Data listing:
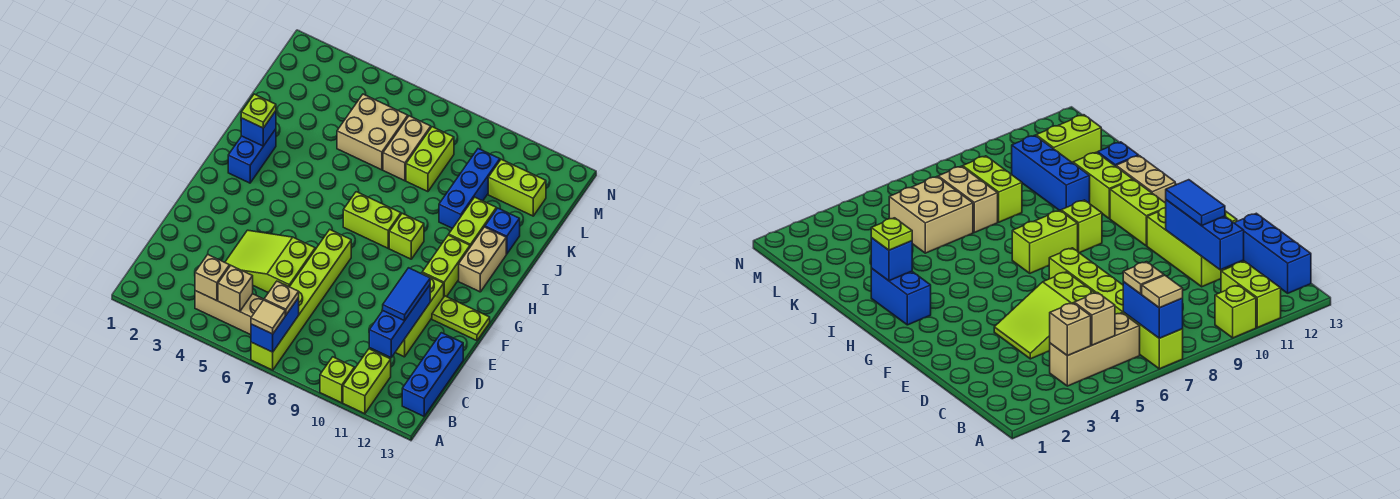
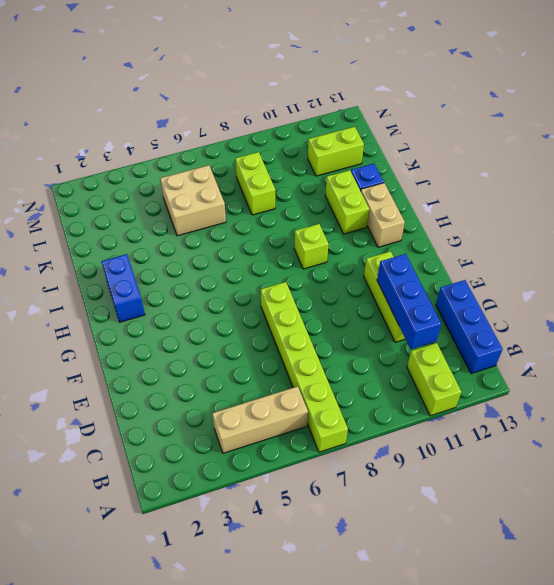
none -> lime brick A10 level 1
none -> lime slope D4:E6 level 1 top 6
none -> lime plate F12:F13 level 1

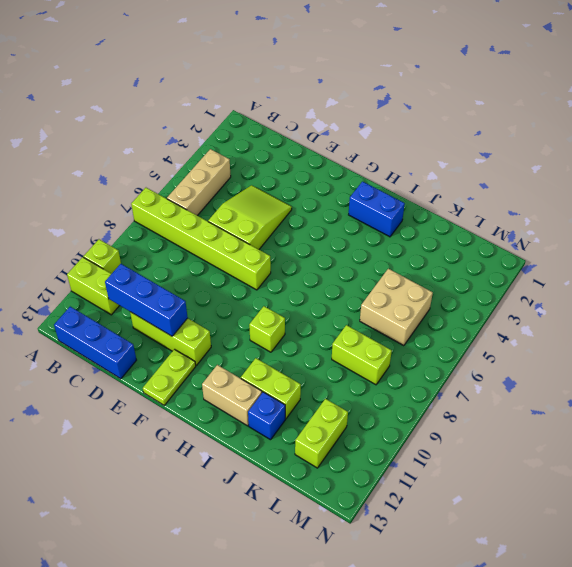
none -> lime brick G11:H11 level 1
none -> lime brick H7:H8 level 1
none -> blue brick J10:L10 level 1

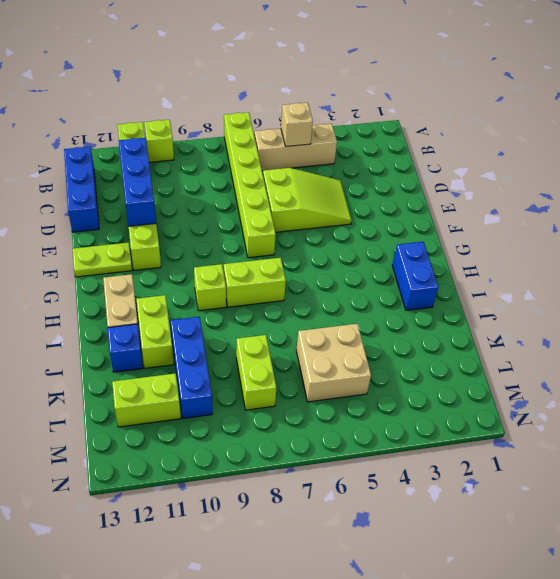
none -> lime brick G11:H11 level 1
none -> tan brick K7:L7 level 1
none -> blue brick A7:B7 level 2

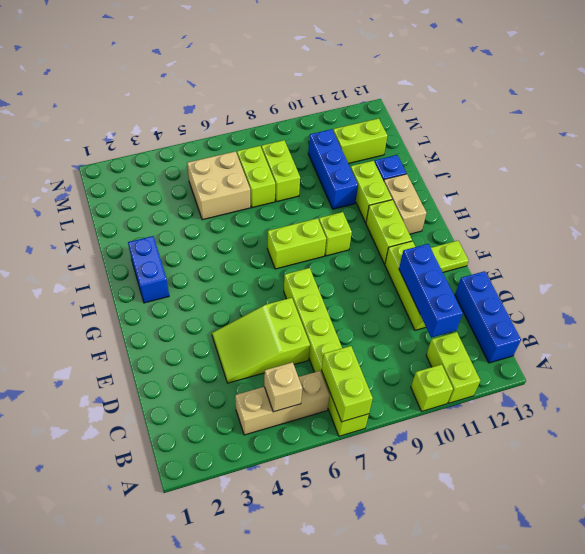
lime brick A7:B7 level 2 -> blue brick A7:B7 level 2
lime brick K7:L7 level 1 -> tan brick K7:L7 level 1
none -> tan brick B4 level 2
none -> blue brick I2 level 2
none -> tan tile A7 level 3

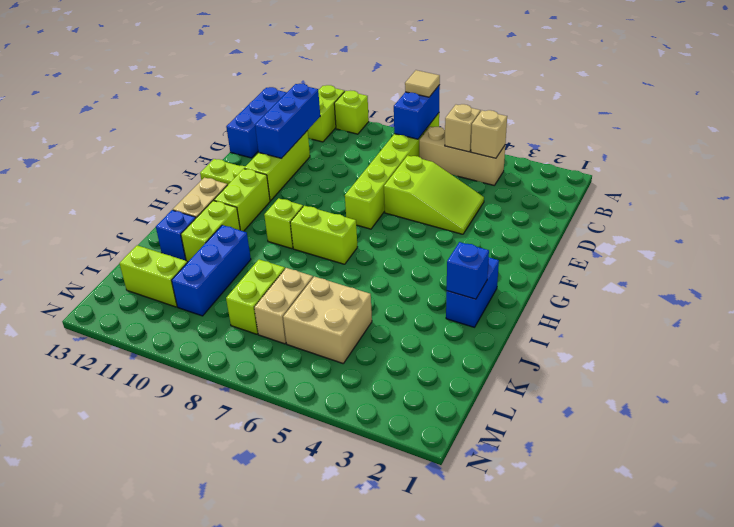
none -> tan plate B7 level 3
none -> blue tile D11:E11 level 3
none -> lime plate I2 level 3

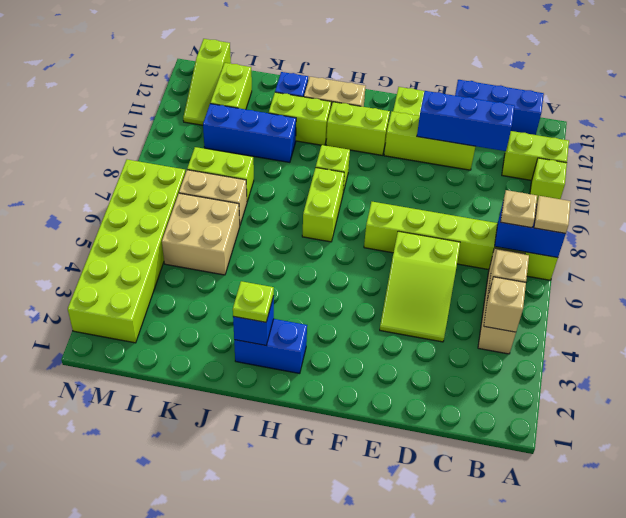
lime brick M2:N7 level 1 -> none
lime slope M11:M13 level 1 top 13 -> none
none -> blue tile D11:E11 level 3

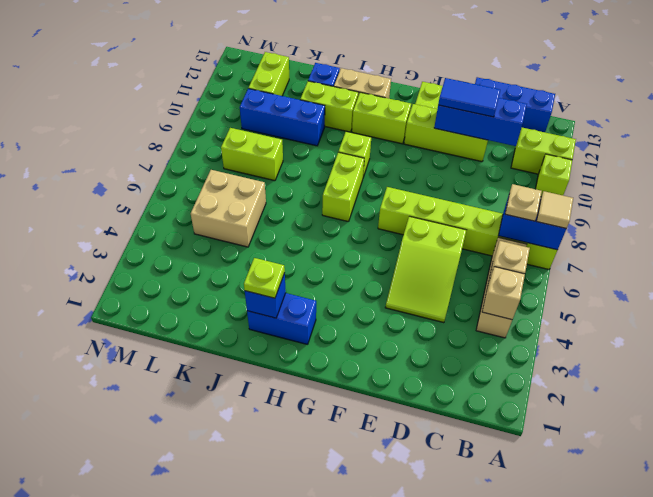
none -> tan brick K7:L7 level 1

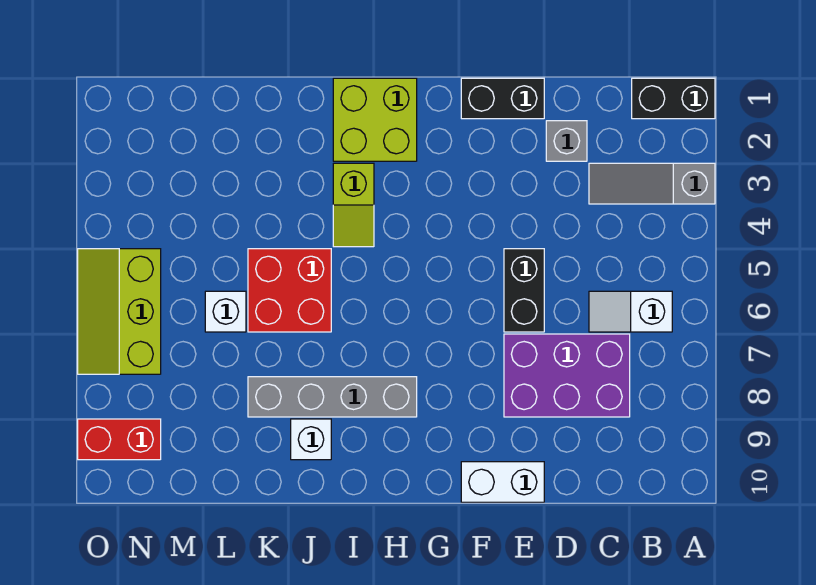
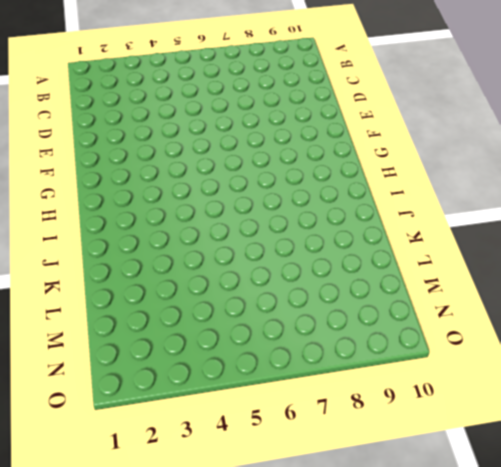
none -> black brick A1:B1 level 1
none -> grey slope A3:C3 level 1 top A
none -> white slope B6:C6 level 1 top B

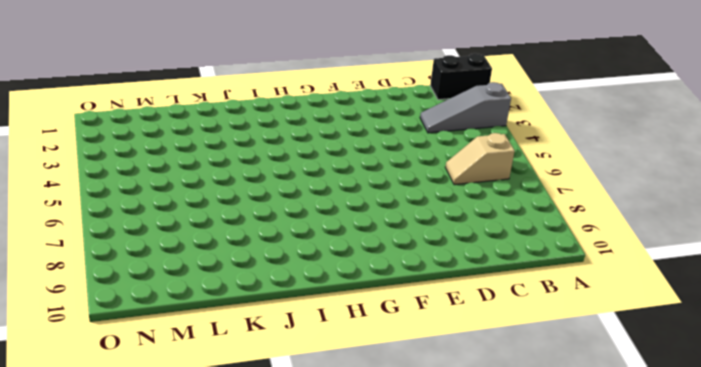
tan slope B6:C6 level 1 top B -> white slope B6:C6 level 1 top B
none -> purple brick C7:E8 level 1
none -> grey brick D2 level 1
none -> black brick E1:F1 level 1

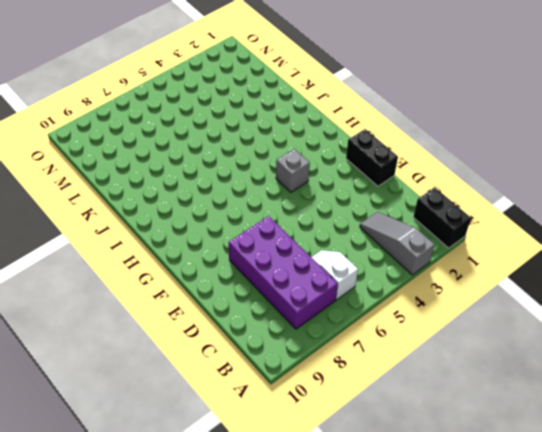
purple brick B7:E8 level 1 -> purple brick C7:E8 level 1
grey brick G4 level 1 -> grey brick D2 level 1
none -> black brick E5:E6 level 1
none -> white brick E10:F10 level 1
none -> lime brick H1:I2 level 1

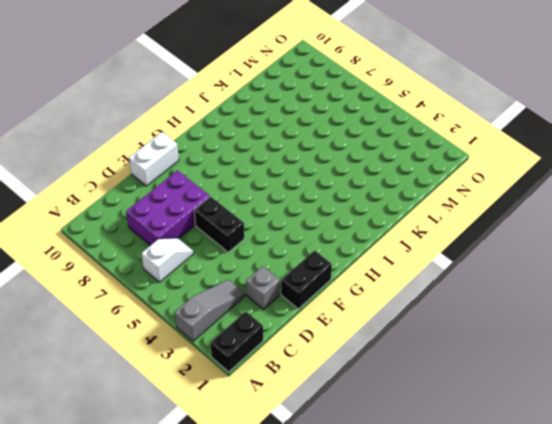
none -> lime brick H1:I2 level 1
none -> grey brick H8:K8 level 1
none -> lime slope I3:I4 level 1 top 3

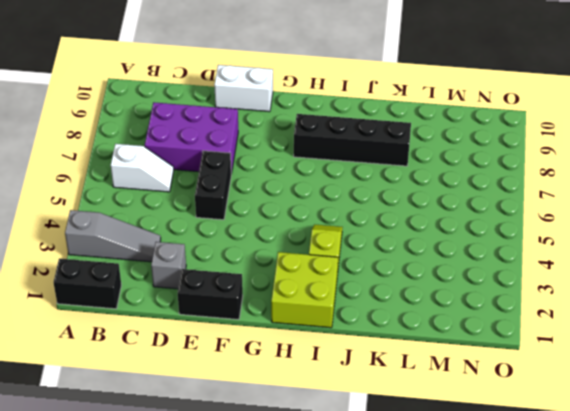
black brick H8:K8 level 1 -> grey brick H8:K8 level 1
none -> red brick J5:K6 level 1
none -> white brick J9 level 1
none -> white brick L6 level 1

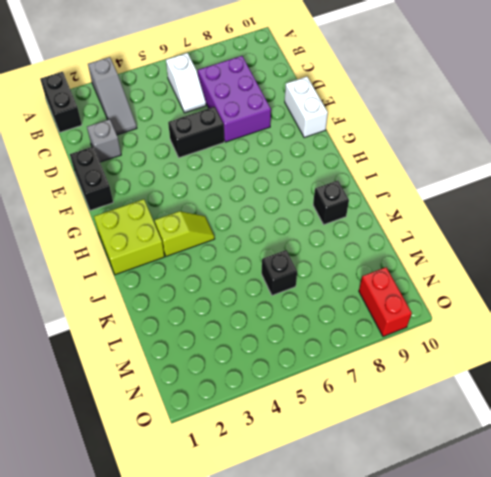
black brick J9 level 1 -> white brick J9 level 1
black brick L6 level 1 -> white brick L6 level 1
none -> grey brick H8:K8 level 1
none -> red brick J5:K6 level 1
none -> lime slope N5:O7 level 1 top N

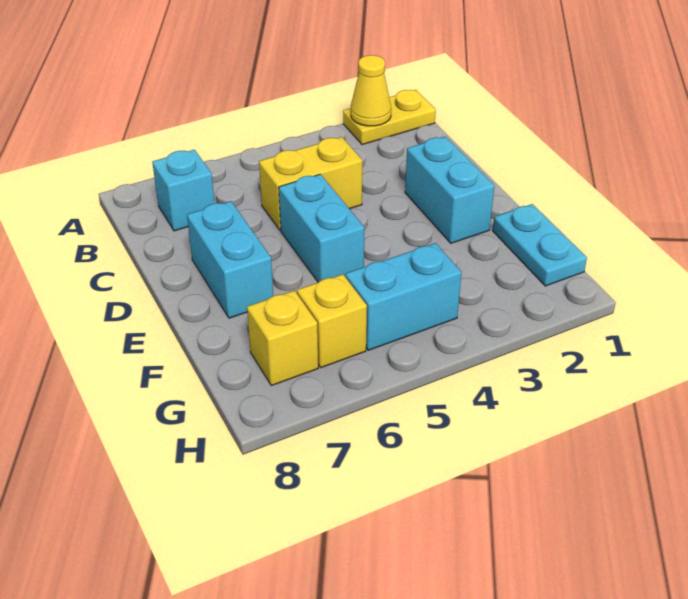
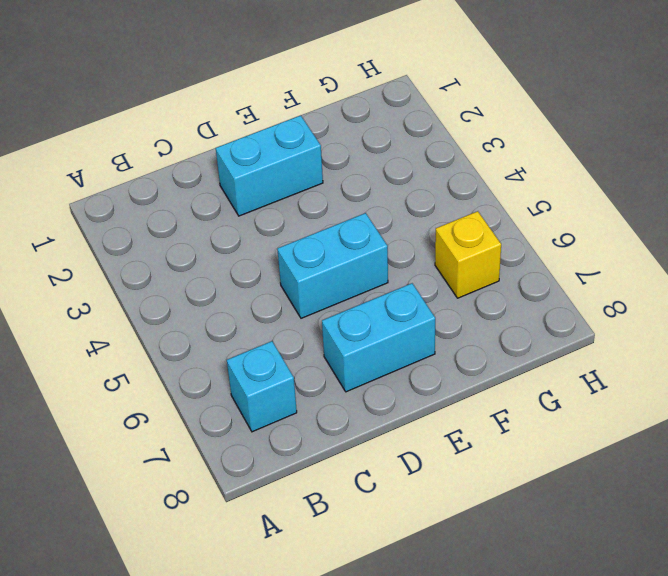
none -> yellow plate A1:A2 level 1
none -> yellow brick C4:C5 level 1

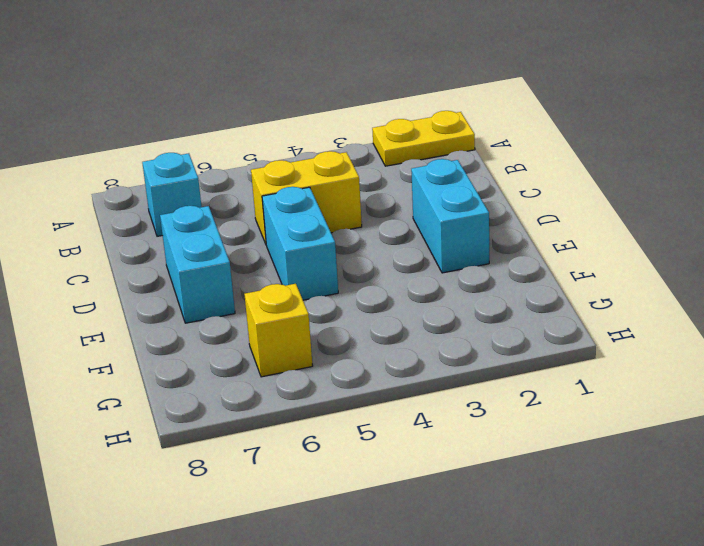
none -> cyan plate F1:G1 level 1
none -> cyan brick G4:G5 level 1

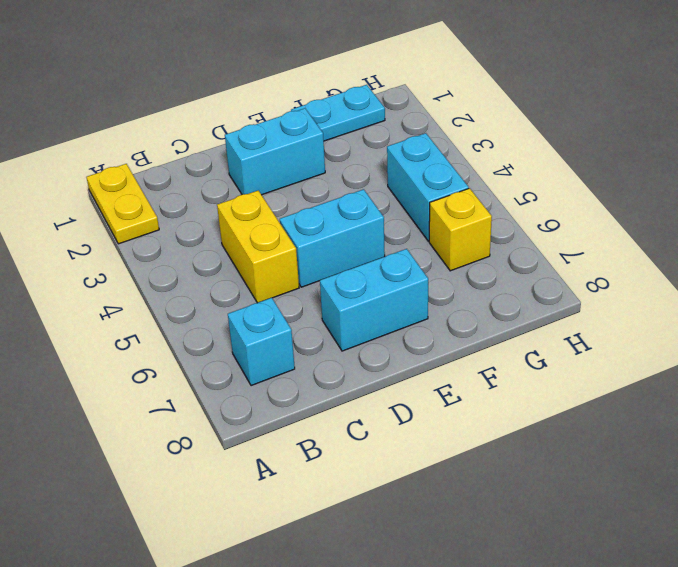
none -> yellow brick G7 level 1
none -> yellow cone A2 level 2

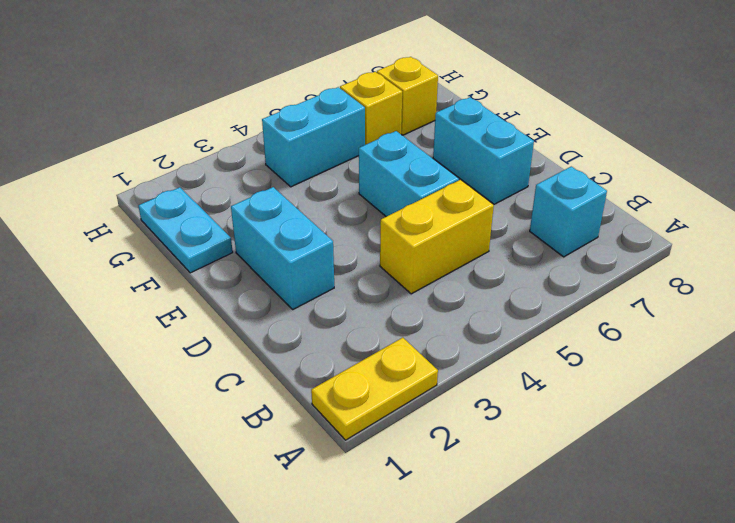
none -> yellow cone A2 level 2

What you should do: Repeat the exact lines from the first line of the data through the line containing "lime slope M11:M13 level 1 top 13 -> none". Nothing else, no pictures.

Written response:
none -> lime brick A10 level 1
none -> lime slope D4:E6 level 1 top 6
none -> lime plate F12:F13 level 1

none -> lime brick G11:H11 level 1
none -> lime brick H7:H8 level 1
none -> blue brick J10:L10 level 1

none -> lime brick G11:H11 level 1
none -> tan brick K7:L7 level 1
none -> blue brick A7:B7 level 2

lime brick A7:B7 level 2 -> blue brick A7:B7 level 2
lime brick K7:L7 level 1 -> tan brick K7:L7 level 1
none -> tan brick B4 level 2
none -> blue brick I2 level 2
none -> tan tile A7 level 3

none -> tan plate B7 level 3
none -> blue tile D11:E11 level 3
none -> lime plate I2 level 3

lime brick M2:N7 level 1 -> none
lime slope M11:M13 level 1 top 13 -> none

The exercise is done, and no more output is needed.